++++ Available data
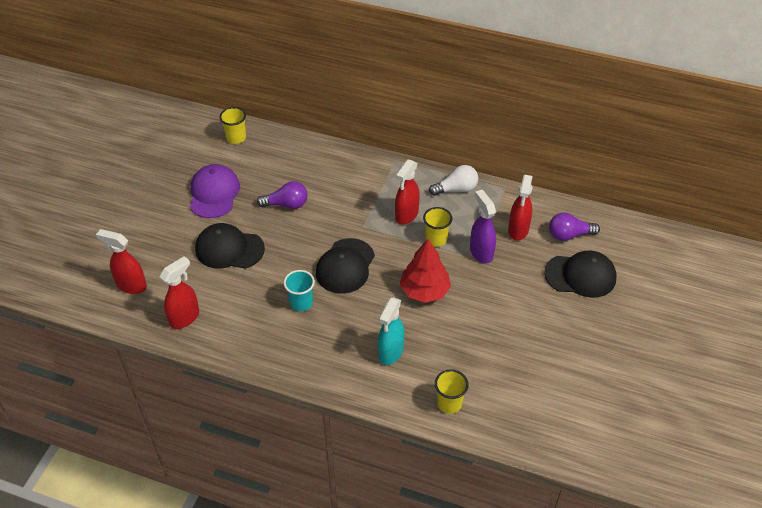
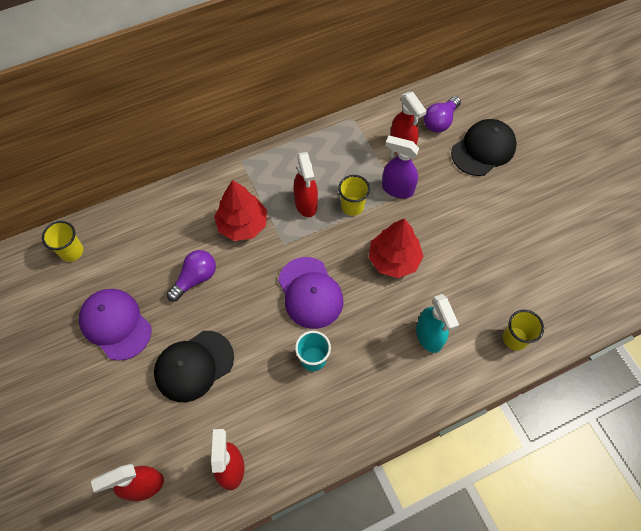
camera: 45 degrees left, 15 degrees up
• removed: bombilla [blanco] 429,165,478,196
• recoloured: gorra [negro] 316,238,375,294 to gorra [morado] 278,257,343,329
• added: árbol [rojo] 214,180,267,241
++++++++
++++ Available data
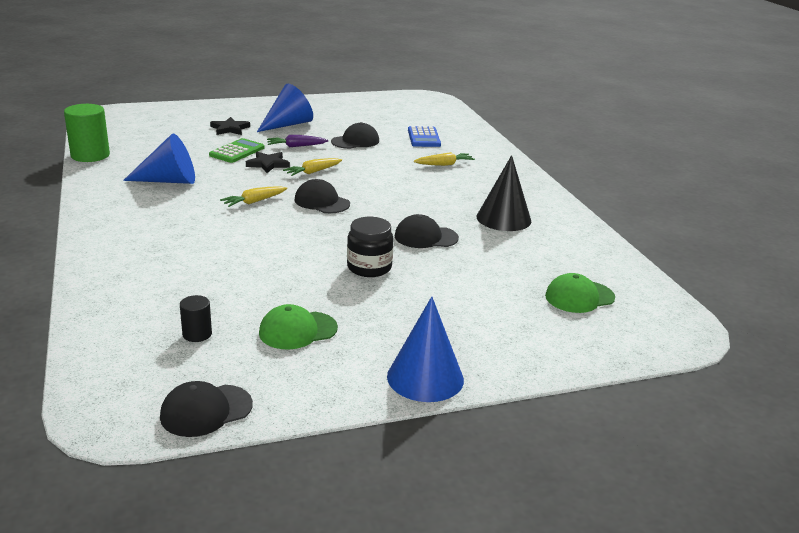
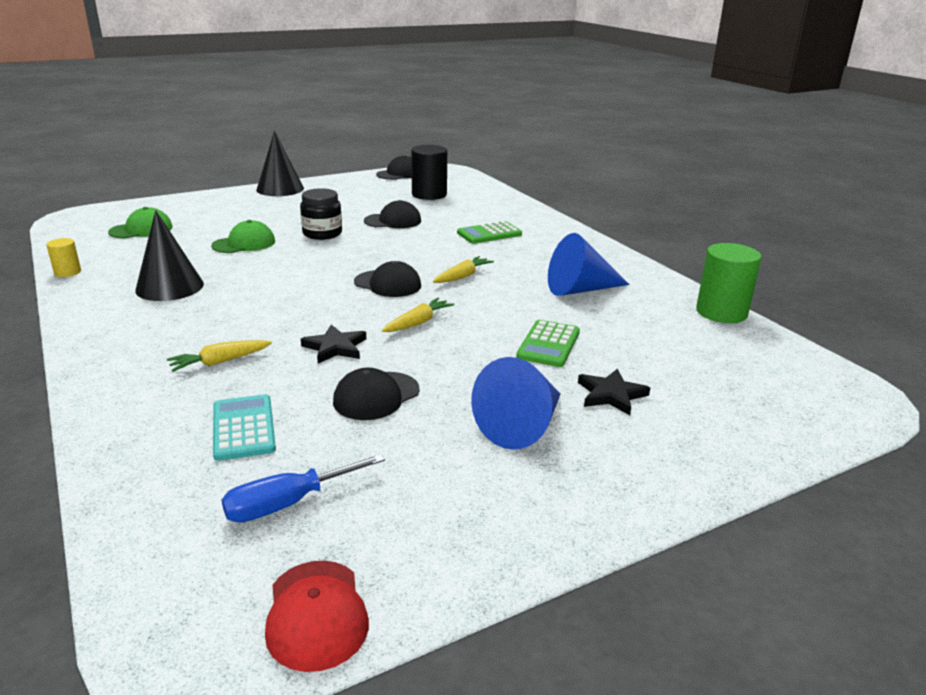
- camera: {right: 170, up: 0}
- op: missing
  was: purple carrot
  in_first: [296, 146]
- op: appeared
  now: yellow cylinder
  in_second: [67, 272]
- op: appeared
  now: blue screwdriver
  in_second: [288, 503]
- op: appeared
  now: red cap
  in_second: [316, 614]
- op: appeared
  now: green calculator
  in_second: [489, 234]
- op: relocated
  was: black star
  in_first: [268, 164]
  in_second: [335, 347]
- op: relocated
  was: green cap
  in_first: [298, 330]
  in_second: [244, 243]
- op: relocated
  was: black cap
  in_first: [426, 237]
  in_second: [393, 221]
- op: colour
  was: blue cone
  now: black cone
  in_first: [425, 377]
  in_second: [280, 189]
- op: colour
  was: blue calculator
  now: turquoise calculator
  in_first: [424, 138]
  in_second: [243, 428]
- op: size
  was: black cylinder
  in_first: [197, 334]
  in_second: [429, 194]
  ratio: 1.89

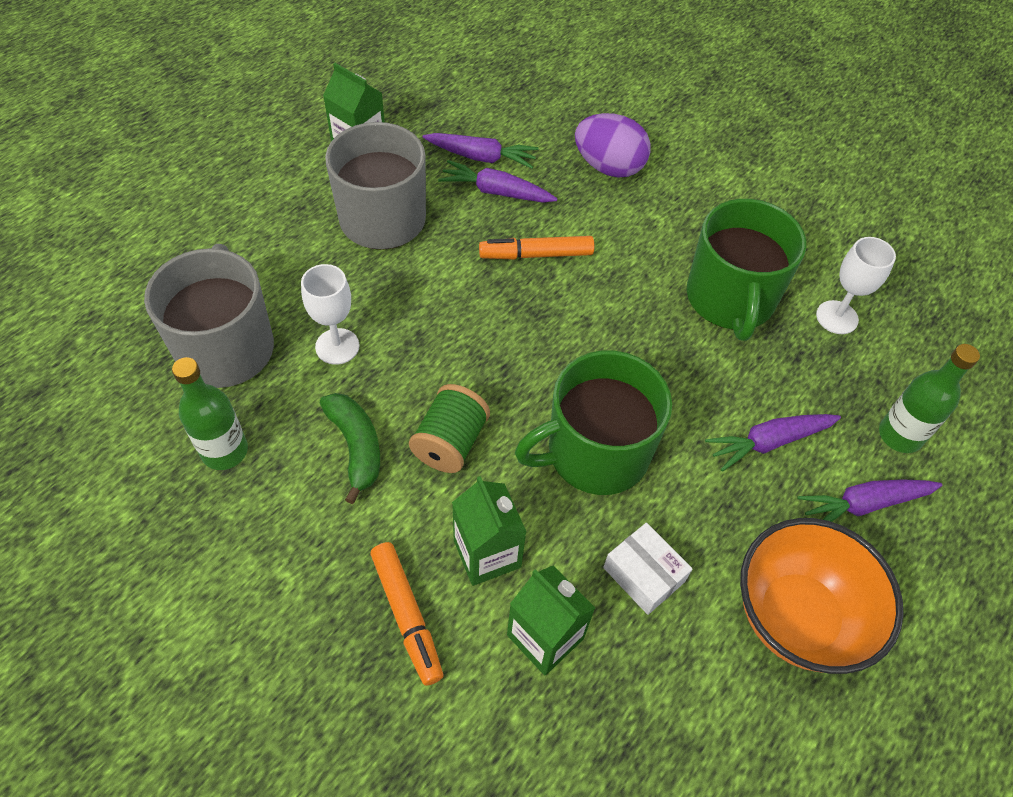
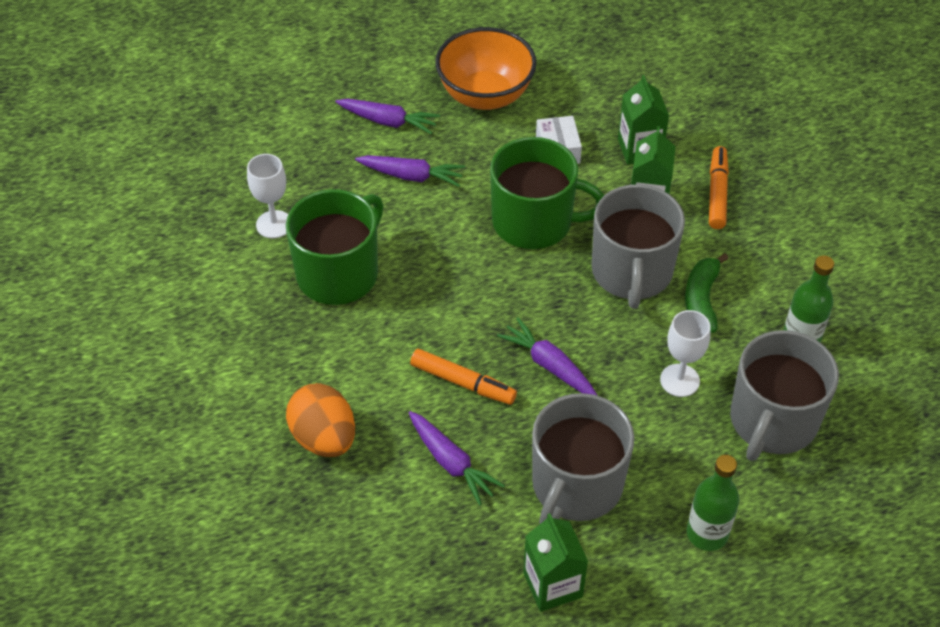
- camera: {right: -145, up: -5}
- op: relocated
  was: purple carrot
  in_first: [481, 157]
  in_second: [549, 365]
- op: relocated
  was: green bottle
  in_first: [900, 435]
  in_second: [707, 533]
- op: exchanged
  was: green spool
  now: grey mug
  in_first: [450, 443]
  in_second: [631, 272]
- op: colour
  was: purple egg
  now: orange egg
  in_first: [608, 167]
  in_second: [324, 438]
++++++++
→ Task item:
Filter the entries above and return only the lines holding "blue".

→ Expected answer:
  now: blue screwdriver
  was: blue cone
  was: blue calculator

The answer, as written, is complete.